There is material below. Print exactly the lines starting at the line with "green star: (1042, 535) -> (824, 484), moved" and ending at the line with "blue arrow: (740, 992)", ends included, and no others.
--- START ---
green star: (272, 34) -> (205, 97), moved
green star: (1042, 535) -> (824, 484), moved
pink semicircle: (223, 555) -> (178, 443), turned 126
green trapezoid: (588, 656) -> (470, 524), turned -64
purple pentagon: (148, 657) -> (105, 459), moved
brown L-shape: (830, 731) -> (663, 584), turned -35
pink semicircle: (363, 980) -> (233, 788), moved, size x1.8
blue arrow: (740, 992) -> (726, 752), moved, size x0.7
--- END ---
--- START ---
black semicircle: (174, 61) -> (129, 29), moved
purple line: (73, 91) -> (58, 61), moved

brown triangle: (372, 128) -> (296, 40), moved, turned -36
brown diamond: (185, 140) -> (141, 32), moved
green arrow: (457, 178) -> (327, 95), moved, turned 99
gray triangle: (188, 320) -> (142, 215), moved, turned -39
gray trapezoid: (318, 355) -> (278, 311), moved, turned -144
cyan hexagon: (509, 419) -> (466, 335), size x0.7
--- END ---
Solution for this task
green star: (1042, 535) -> (824, 484), moved
pink semicircle: (223, 555) -> (178, 443), turned 126
green trapezoid: (588, 656) -> (470, 524), turned -64
purple pentagon: (148, 657) -> (105, 459), moved
brown L-shape: (830, 731) -> (663, 584), turned -35
pink semicircle: (363, 980) -> (233, 788), moved, size x1.8
blue arrow: (740, 992) -> (726, 752), moved, size x0.7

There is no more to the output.